**Exercise inputs:**

= Beginning of Section =

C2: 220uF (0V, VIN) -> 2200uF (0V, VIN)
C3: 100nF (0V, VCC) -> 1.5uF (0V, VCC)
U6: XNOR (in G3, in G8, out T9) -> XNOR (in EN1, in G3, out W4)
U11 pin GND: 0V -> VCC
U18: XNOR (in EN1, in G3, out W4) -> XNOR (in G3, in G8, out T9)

= End of Section =

**Task details:** An exact copy of the listing above is what is wanted.

**Task result:**
C2: 220uF (0V, VIN) -> 2200uF (0V, VIN)
C3: 100nF (0V, VCC) -> 1.5uF (0V, VCC)
U6: XNOR (in G3, in G8, out T9) -> XNOR (in EN1, in G3, out W4)
U11 pin GND: 0V -> VCC
U18: XNOR (in EN1, in G3, out W4) -> XNOR (in G3, in G8, out T9)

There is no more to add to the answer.